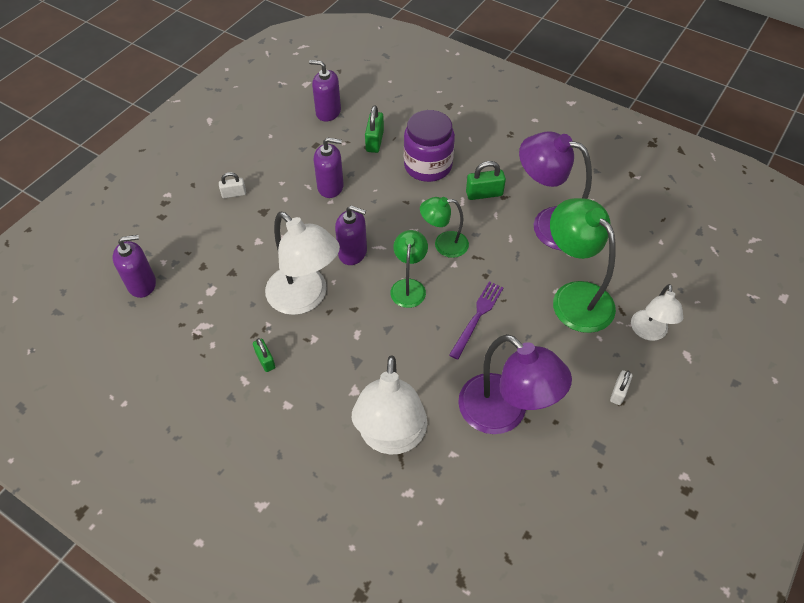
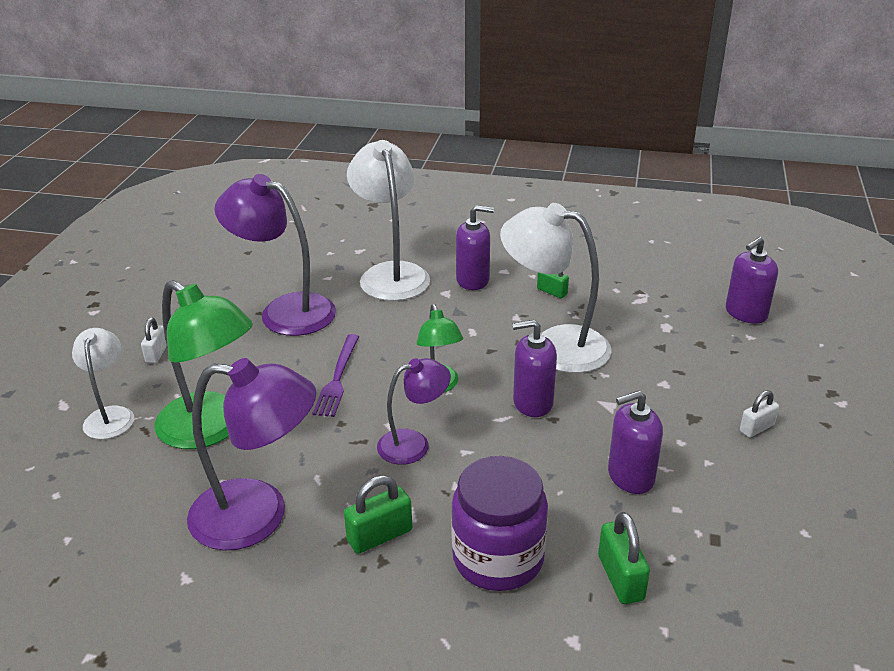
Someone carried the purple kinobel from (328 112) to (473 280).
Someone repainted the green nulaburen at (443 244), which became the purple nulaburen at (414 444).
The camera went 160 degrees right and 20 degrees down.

**About this task**
Print the entire listing above verbatim. No picture should be included.

**Answer to this problem**
Someone carried the purple kinobel from (328 112) to (473 280).
Someone repainted the green nulaburen at (443 244), which became the purple nulaburen at (414 444).
The camera went 160 degrees right and 20 degrees down.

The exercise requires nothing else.